PROVIDED RECORDS below:

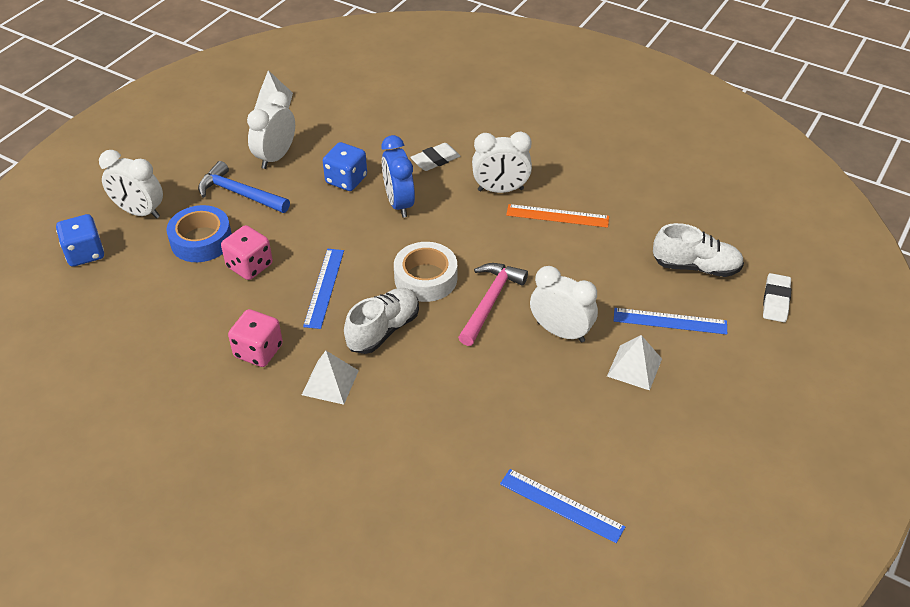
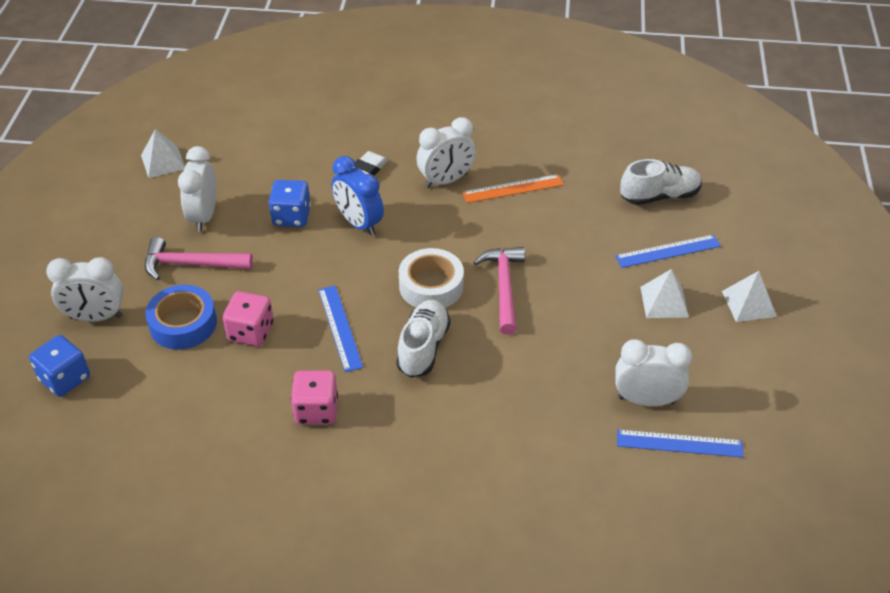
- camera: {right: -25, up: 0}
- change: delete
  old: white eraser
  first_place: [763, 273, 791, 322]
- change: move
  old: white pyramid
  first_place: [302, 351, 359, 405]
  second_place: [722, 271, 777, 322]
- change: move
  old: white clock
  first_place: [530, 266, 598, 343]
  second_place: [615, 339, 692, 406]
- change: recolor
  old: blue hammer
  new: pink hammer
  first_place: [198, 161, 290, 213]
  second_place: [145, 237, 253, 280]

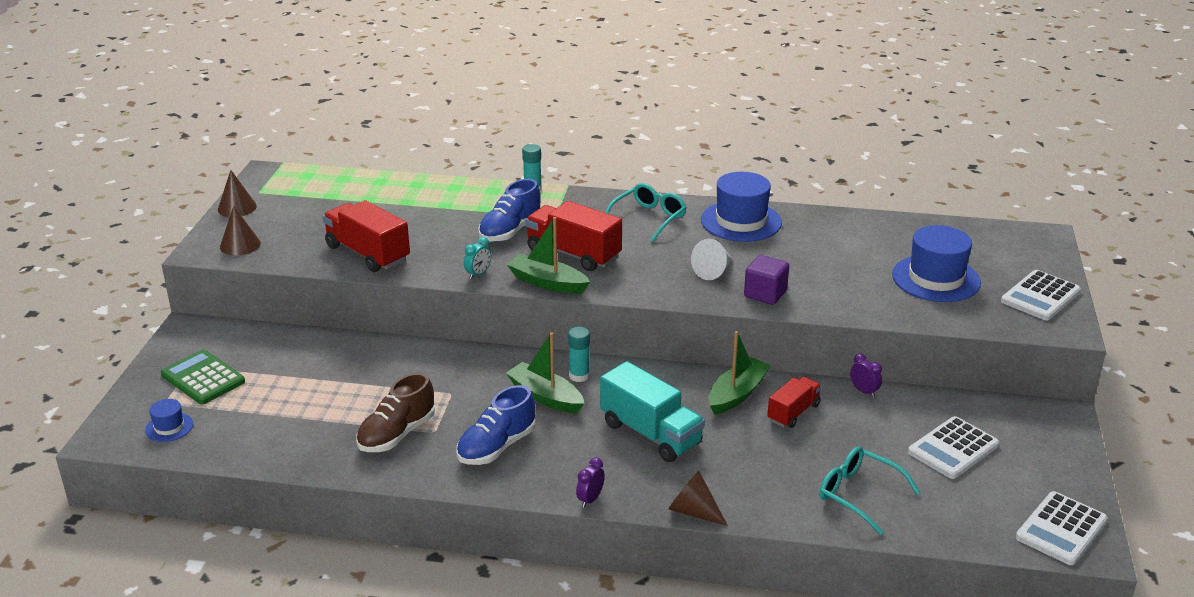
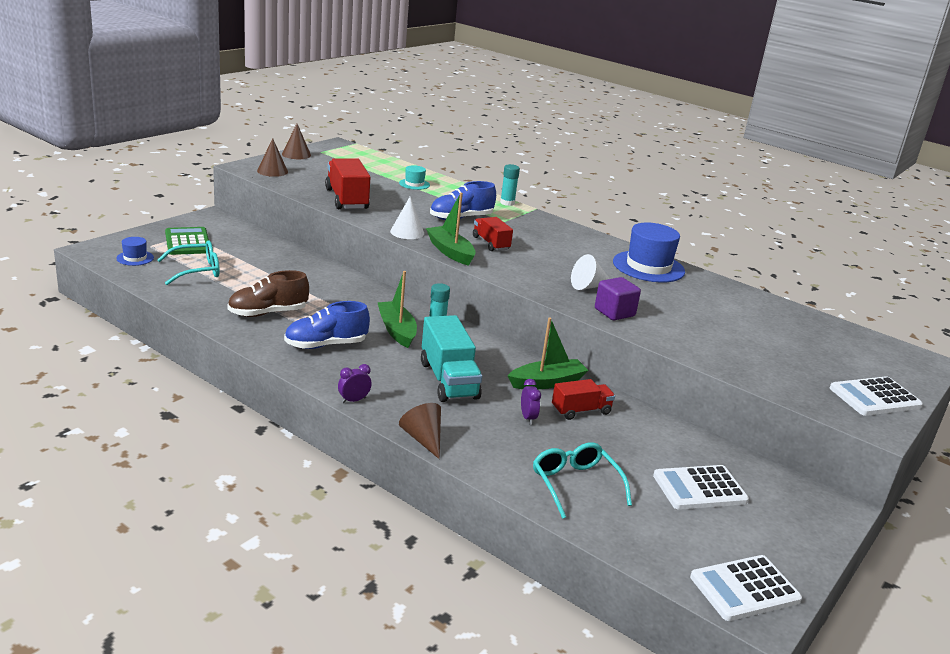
- camera: {right: 25, up: -5}
- change: delete
  old: blue hat
  first_place: [892, 225, 981, 302]
- change: insert
  new: turquoise hat
  second_place: [399, 165, 430, 190]
- change: move
  old: turquoise glasses
  first_place: [605, 183, 687, 242]
  second_place: [158, 240, 220, 285]
- change: move
  old: purple clock
  first_place: [850, 354, 882, 397]
  second_place: [521, 379, 541, 424]
- change: replace
  old: turquoise clock
  new: white cone
  first_place: [464, 237, 491, 279]
  second_place: [390, 197, 424, 239]
- change: resize
  old: red truck
  first_place: [525, 201, 622, 271]
  second_place: [473, 217, 513, 251]
  factor: 0.6

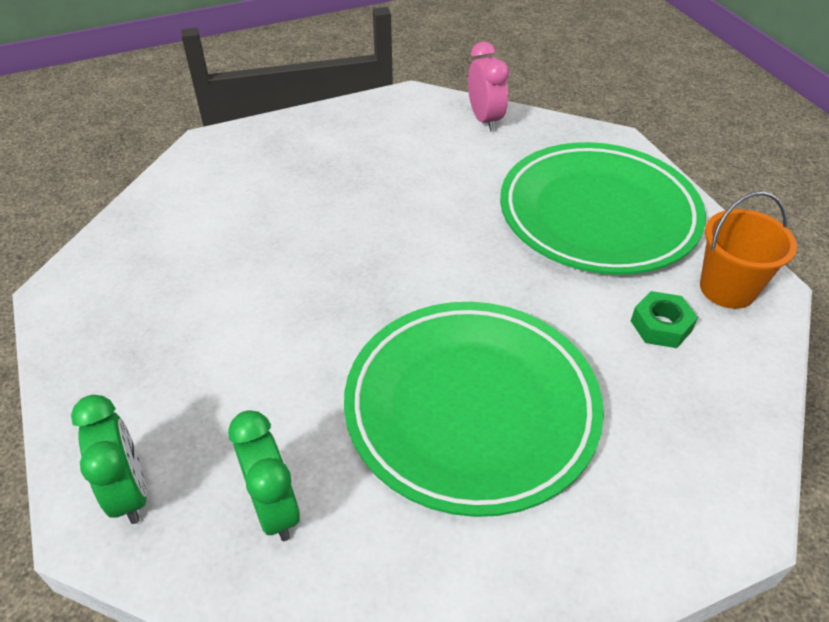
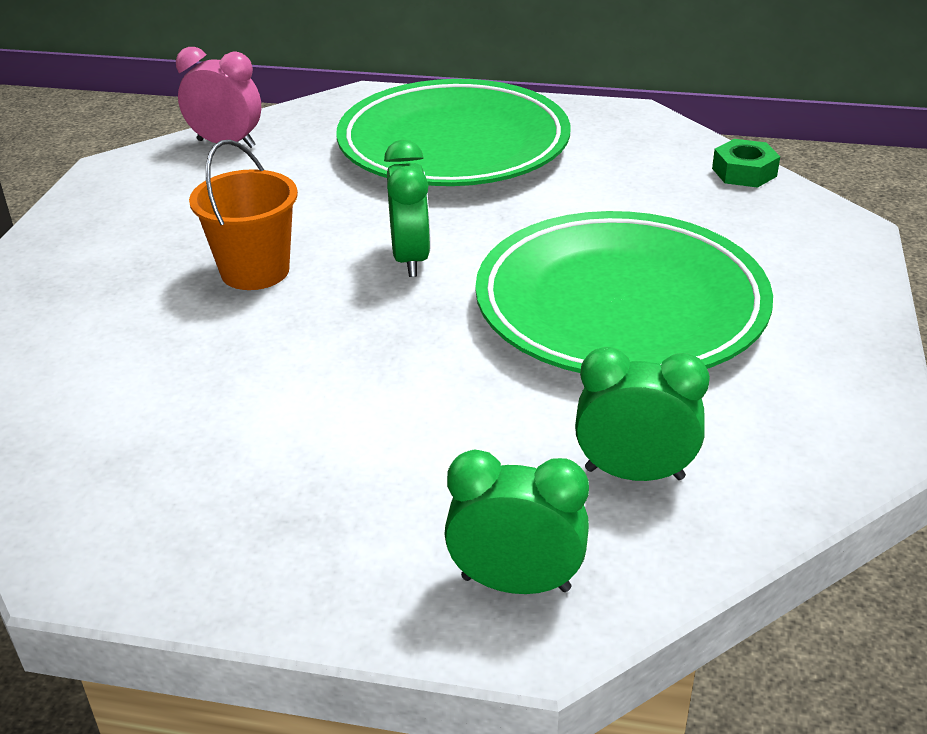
- camera: {right: -55, up: -10}
- change: insert
  new: green clock
  second_place: [384, 140, 430, 277]
- change: move
  old: green nut
  first_place: [631, 291, 698, 348]
  second_place: [712, 139, 780, 188]
- change: move
  old: orange bucket
  first_place: [700, 191, 797, 309]
  second_place: [189, 140, 298, 290]

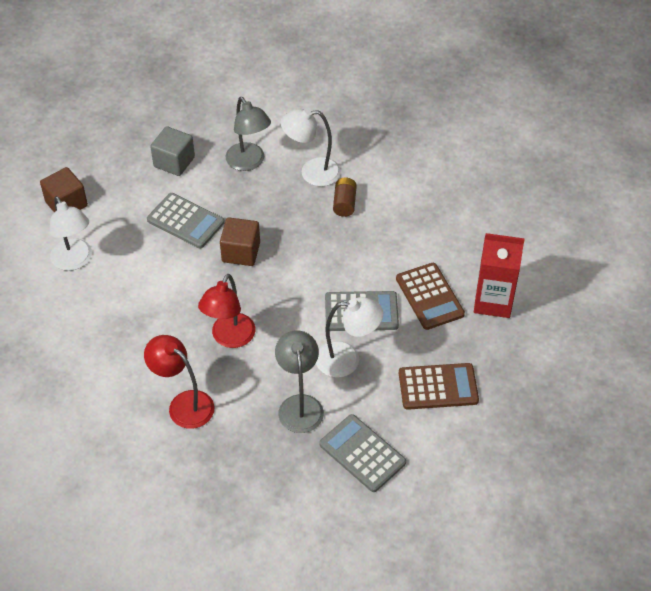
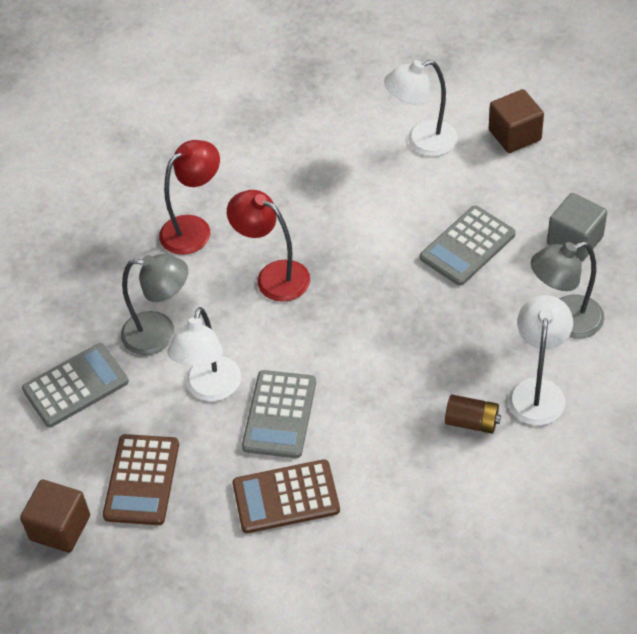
- camera: {right: 105, up: 0}
- change: delete
  old: red carton
  first_place: [474, 233, 525, 318]
- change: move
  old: brown cube
  first_place: [220, 217, 260, 266]
  second_place: [20, 480, 90, 553]

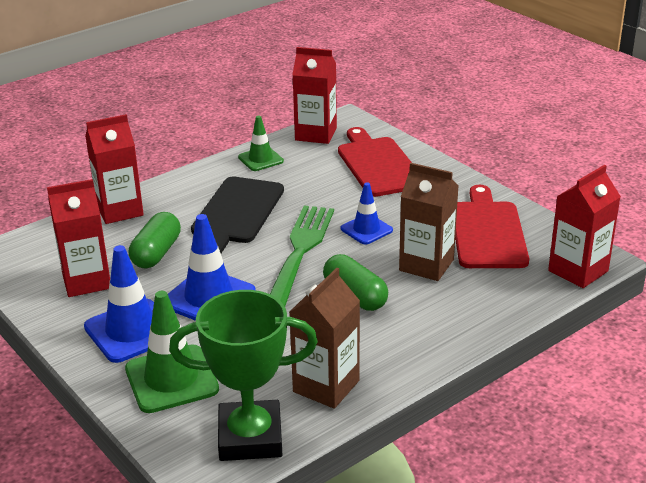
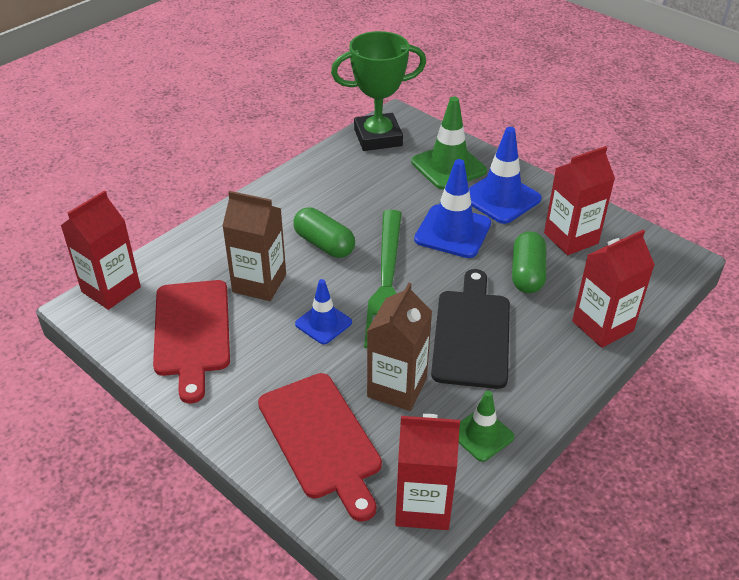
- camera: {right: 170, up: 10}
- change: move
  old: brown carton
  first_place: [289, 268, 360, 409]
  second_place: [367, 283, 432, 411]

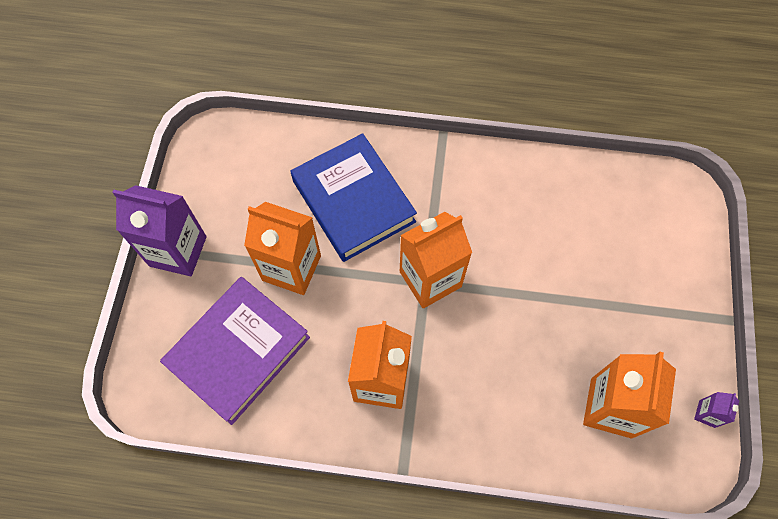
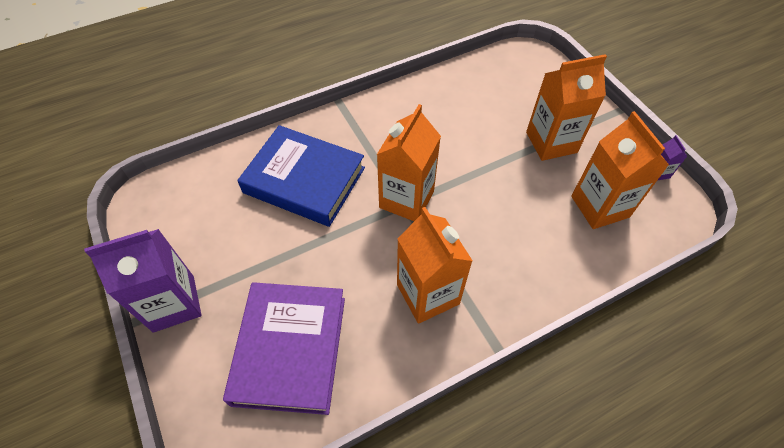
- camera: {right: -35, up: -10}
- change: move
  old: orange carton
  first_place: [244, 202, 321, 295]
  second_place: [526, 54, 607, 161]

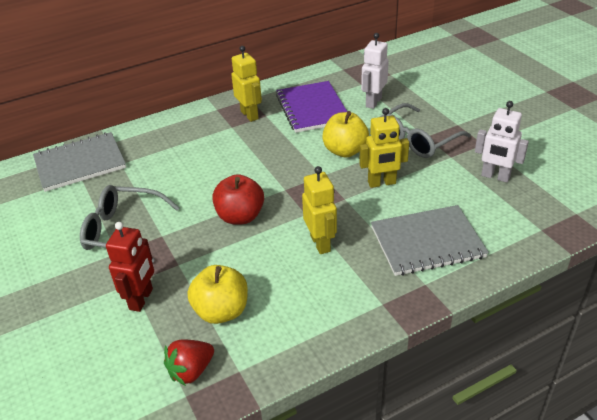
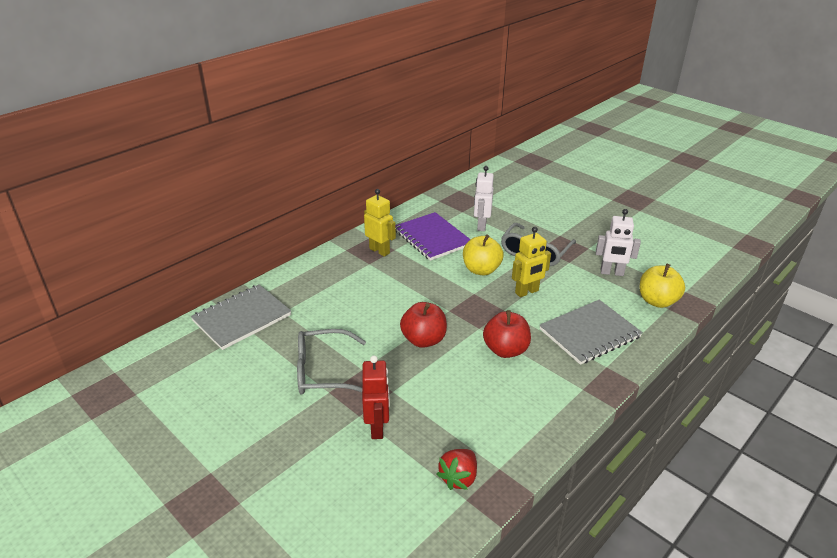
- camera: {right: -20, up: -5}
- change: move
  old: yellow apple
  first_place: [188, 265, 248, 324]
  second_place: [640, 263, 685, 308]
- change: replace
  old: yellow robot
  new: red apple
  first_place: [302, 166, 337, 254]
  second_place: [483, 310, 531, 358]

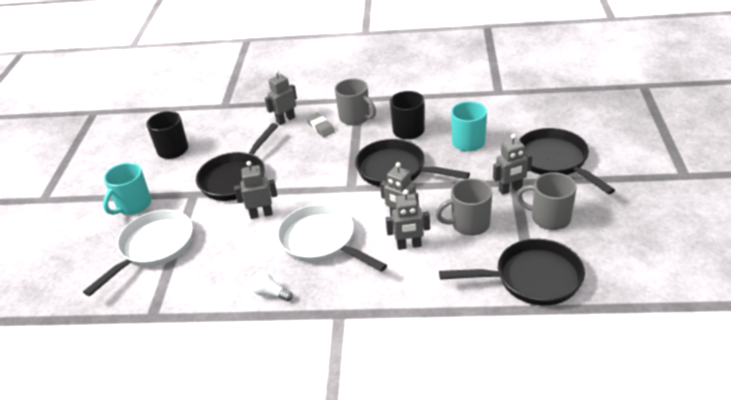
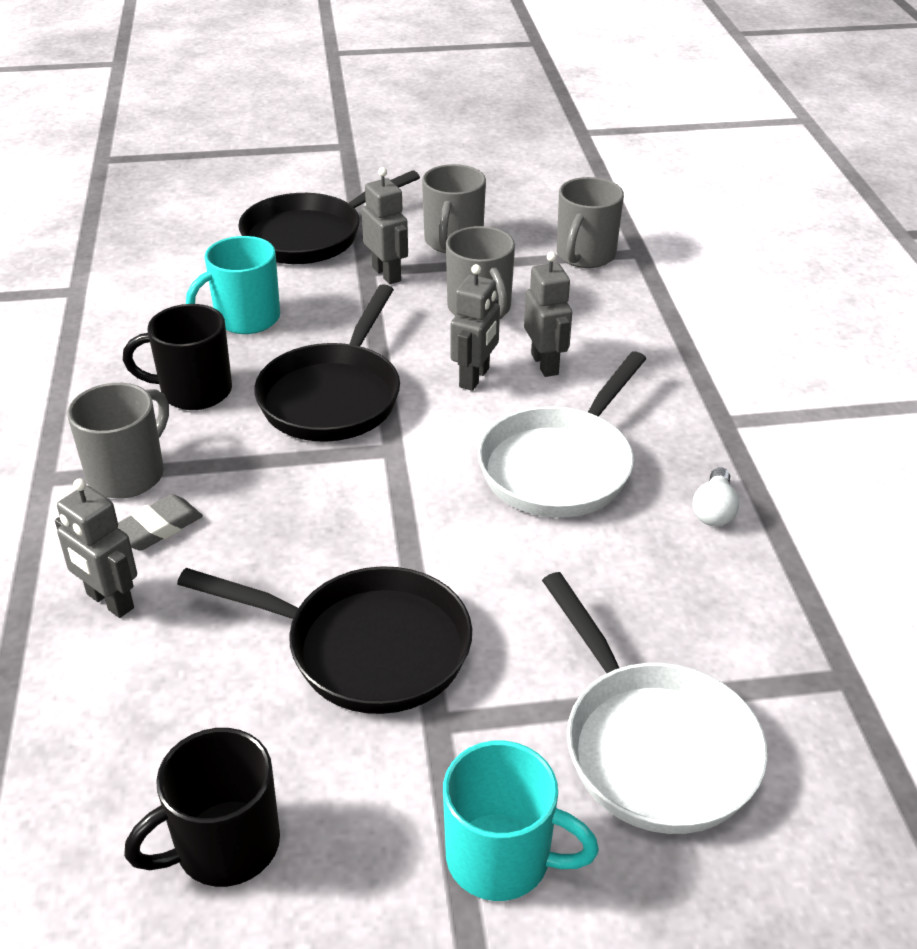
- camera: {right: -105, up: 0}
- change: delete
  old: grey robot
  first_place: [234, 161, 277, 219]
- change: replace
  old: black pan
  new: grey mug
  first_place: [439, 239, 585, 306]
  second_place: [557, 177, 624, 268]
- change: rotate
  old: white pan
  first_place: [83, 210, 193, 296]
  second_place: [542, 572, 767, 834]
  degrees: -135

End of PROVIDED RECORDS.

GOAL OF THE EXERCISE: If a line falls between the first line of the records above and the line containing "first_place: [198, 161, 290, 213]", inclusive, retype it exactly; leave pictures out.

OUTPUT OF THE TASK:
- camera: {right: -25, up: 0}
- change: delete
  old: white eraser
  first_place: [763, 273, 791, 322]
- change: move
  old: white pyramid
  first_place: [302, 351, 359, 405]
  second_place: [722, 271, 777, 322]
- change: move
  old: white clock
  first_place: [530, 266, 598, 343]
  second_place: [615, 339, 692, 406]
- change: recolor
  old: blue hammer
  new: pink hammer
  first_place: [198, 161, 290, 213]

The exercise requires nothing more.